Image sequences with motion text:
- Opening Delimiter -
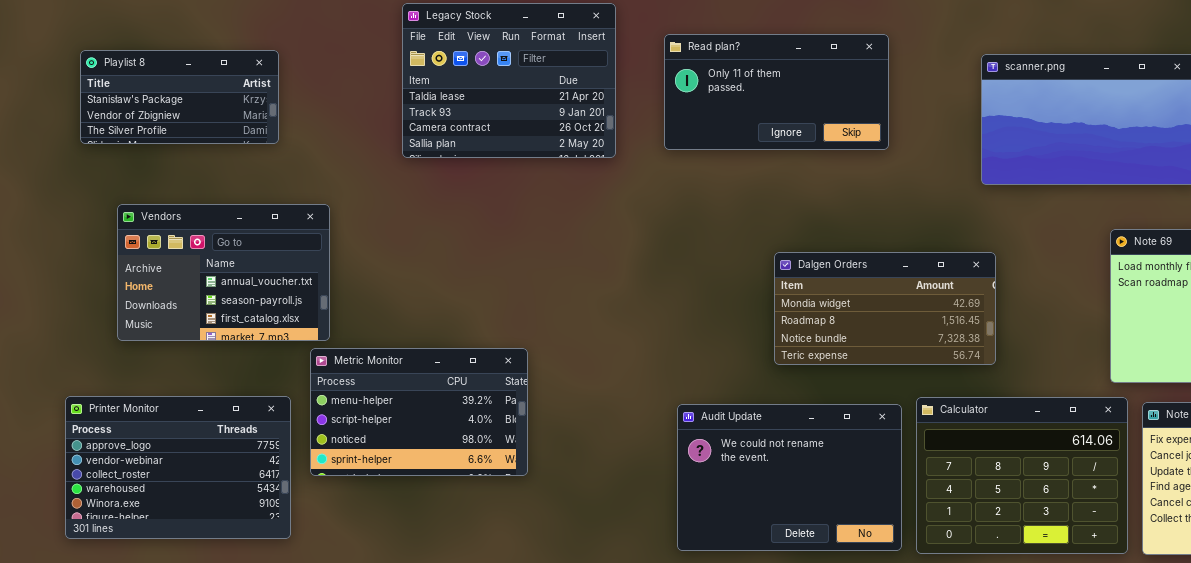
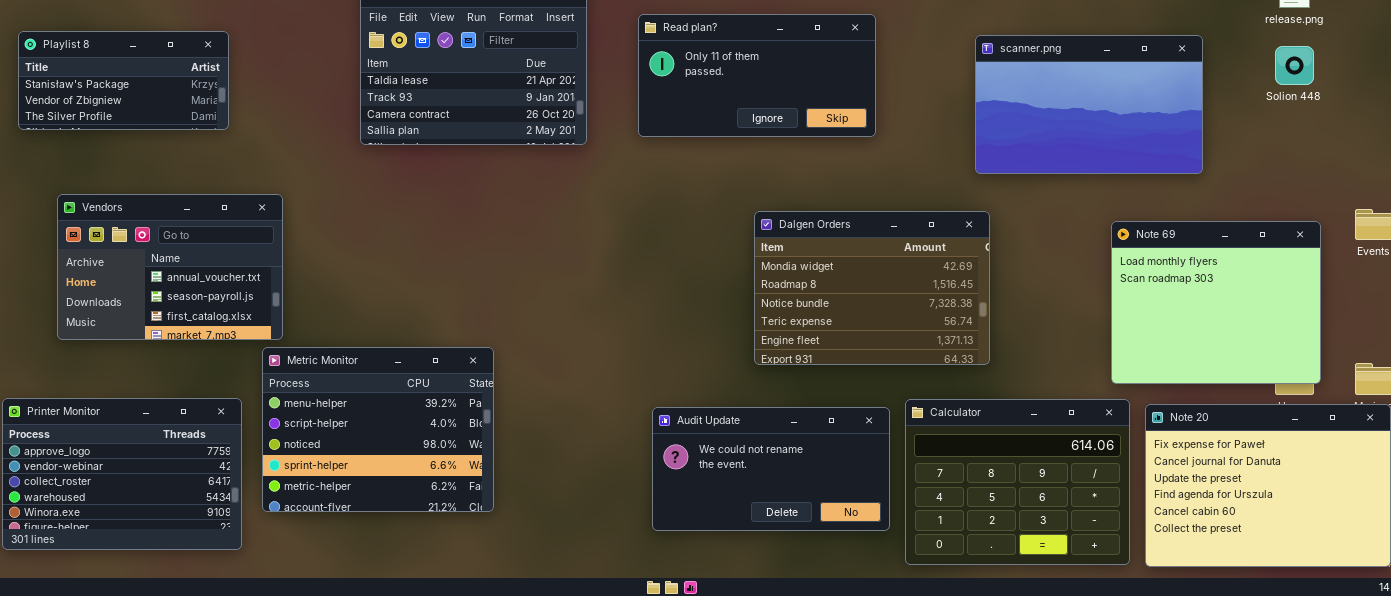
Dalgen Orders: [774,252,996,365] -> [754,211,990,365], resized
Metric Monitor: [310,348,528,476] -> [262,347,494,512], resized
Audit Update: [677,404,902,551] -> [652,407,890,531], resized

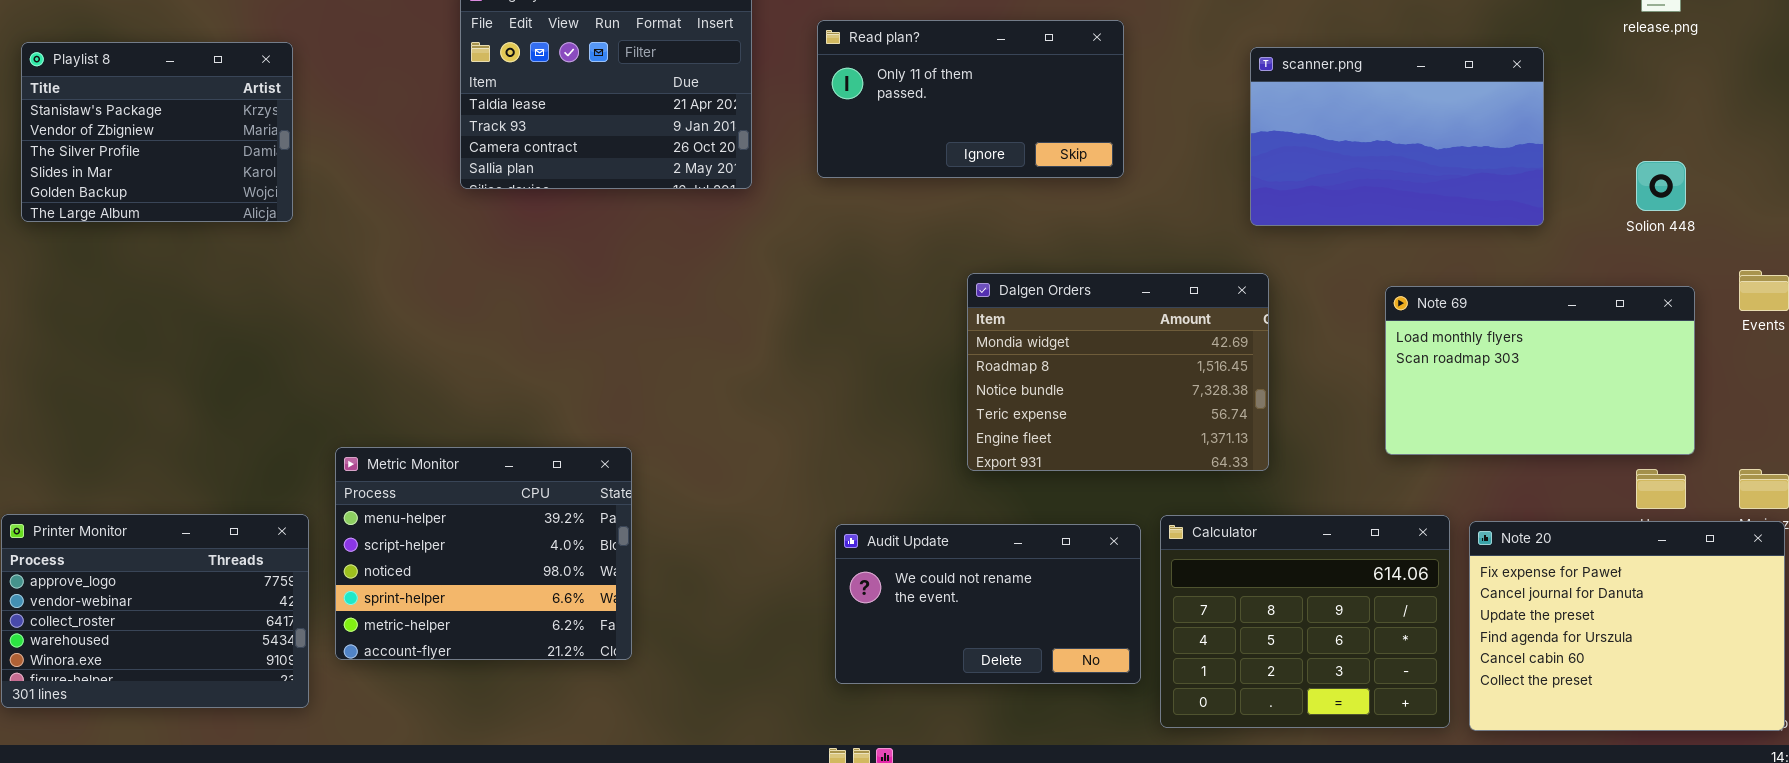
Playlist 8: [18,31,229,130] -> [21,42,293,222], resized
Solion 448: [1275,46,1314,85] -> [1636,161,1686,211], moved
Vendors: [57,194,283,340] -> none, closed
Note 69: [1111,221,1321,384] -> [1385,286,1695,455], resized

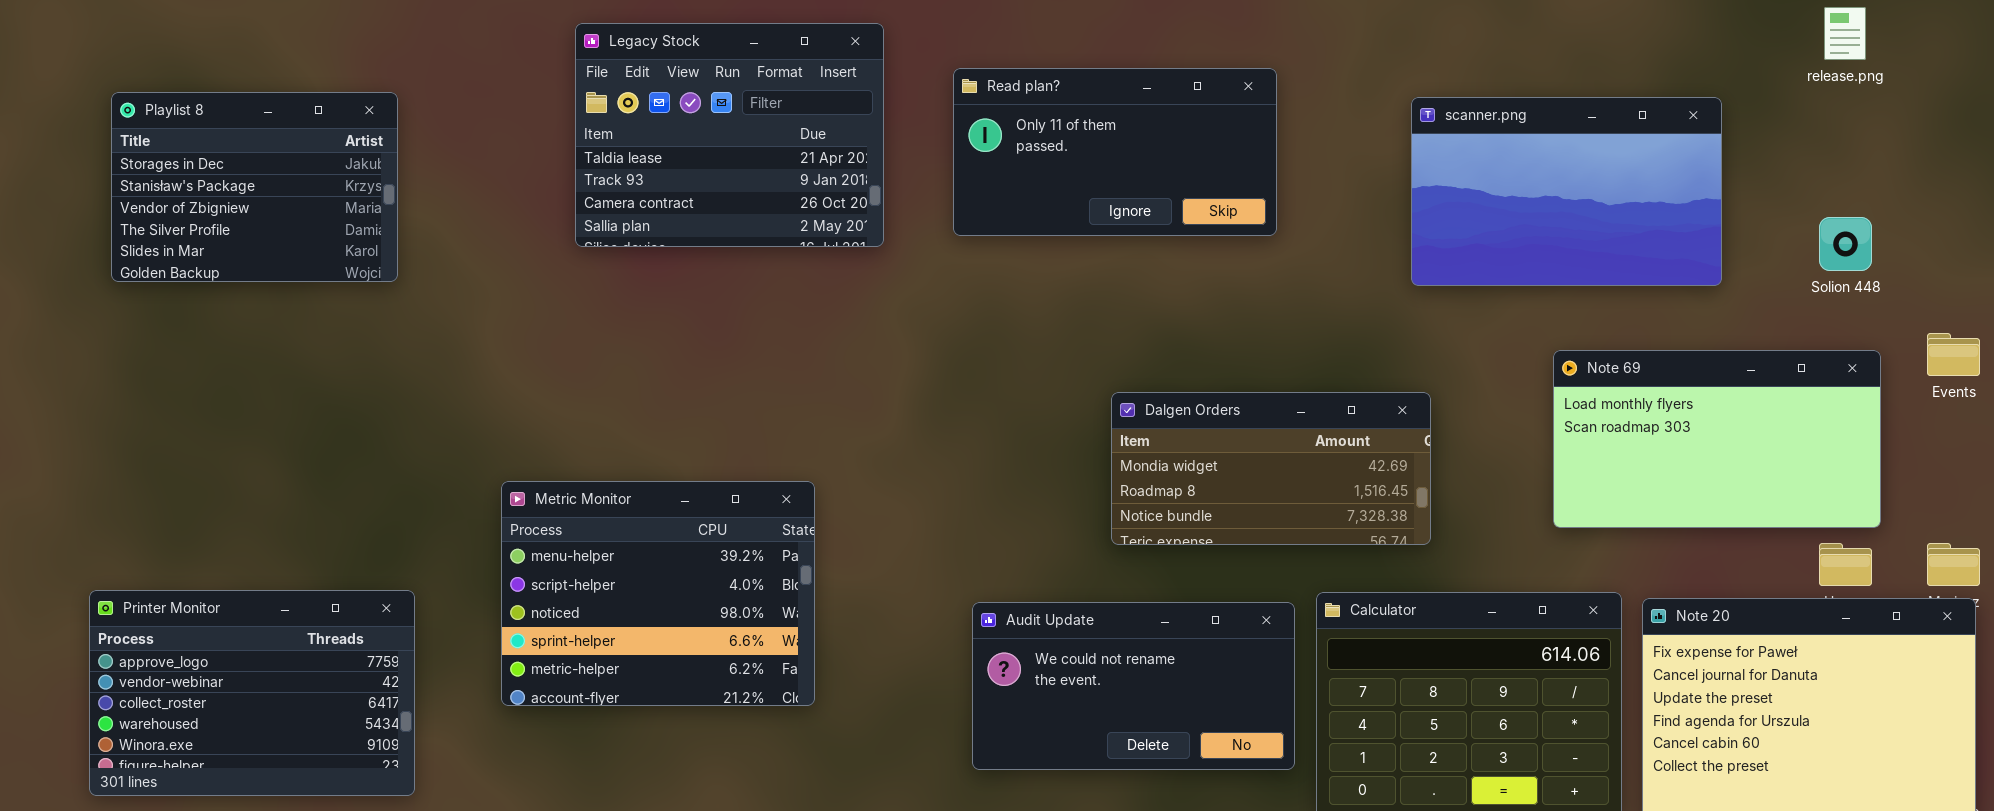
Playlist 8: [21,42,293,222] -> [111,92,398,282], scrolled up 1 row
Dalgen Orders: [967,273,1269,471] -> [1111,392,1431,545], resized
Metric Monitor: [335,447,632,660] -> [501,481,815,706], moved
- Closing Delimiter -
Each line of the records is to be reproduced exactly, and each picture dropped.

--- TASK OUTPUT ---
Dalgen Orders: [774,252,996,365] -> [754,211,990,365], resized
Metric Monitor: [310,348,528,476] -> [262,347,494,512], resized
Audit Update: [677,404,902,551] -> [652,407,890,531], resized

Playlist 8: [18,31,229,130] -> [21,42,293,222], resized
Solion 448: [1275,46,1314,85] -> [1636,161,1686,211], moved
Vendors: [57,194,283,340] -> none, closed
Note 69: [1111,221,1321,384] -> [1385,286,1695,455], resized

Playlist 8: [21,42,293,222] -> [111,92,398,282], scrolled up 1 row
Dalgen Orders: [967,273,1269,471] -> [1111,392,1431,545], resized
Metric Monitor: [335,447,632,660] -> [501,481,815,706], moved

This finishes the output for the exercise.